• _BRIEF_
Find and return every line of the data that contains the word "flower".

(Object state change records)

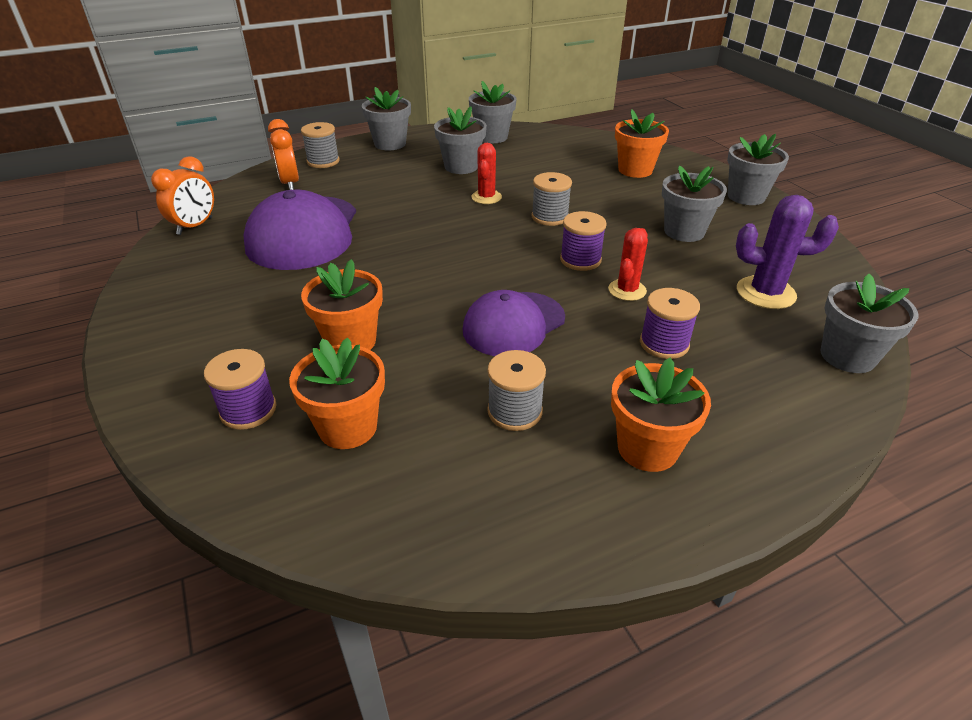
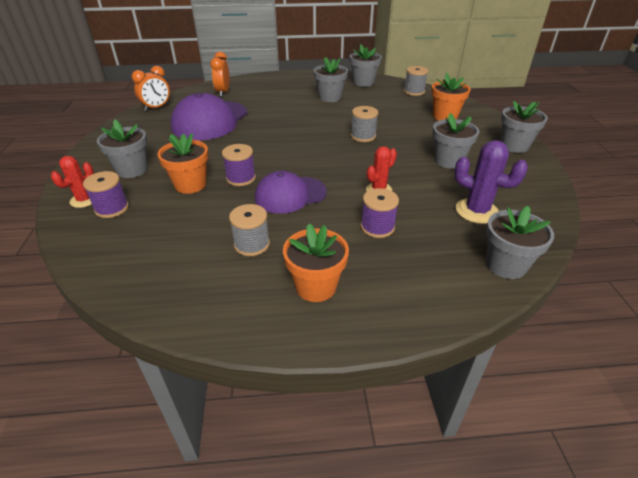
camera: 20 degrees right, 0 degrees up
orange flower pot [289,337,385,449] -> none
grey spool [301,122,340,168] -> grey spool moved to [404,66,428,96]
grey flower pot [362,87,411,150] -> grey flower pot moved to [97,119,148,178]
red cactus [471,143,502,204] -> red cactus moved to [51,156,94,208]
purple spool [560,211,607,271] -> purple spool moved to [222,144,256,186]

==

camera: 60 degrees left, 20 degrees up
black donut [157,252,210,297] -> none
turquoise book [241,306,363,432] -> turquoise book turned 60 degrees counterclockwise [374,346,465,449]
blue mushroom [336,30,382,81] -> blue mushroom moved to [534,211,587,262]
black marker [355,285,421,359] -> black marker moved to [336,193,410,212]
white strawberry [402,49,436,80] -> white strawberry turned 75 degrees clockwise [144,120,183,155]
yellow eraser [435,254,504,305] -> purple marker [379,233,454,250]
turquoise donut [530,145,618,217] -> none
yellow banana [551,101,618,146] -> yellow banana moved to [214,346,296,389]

• _EXPECTED ANSWER_
orange flower pot [289,337,385,449] -> none
grey flower pot [362,87,411,150] -> grey flower pot moved to [97,119,148,178]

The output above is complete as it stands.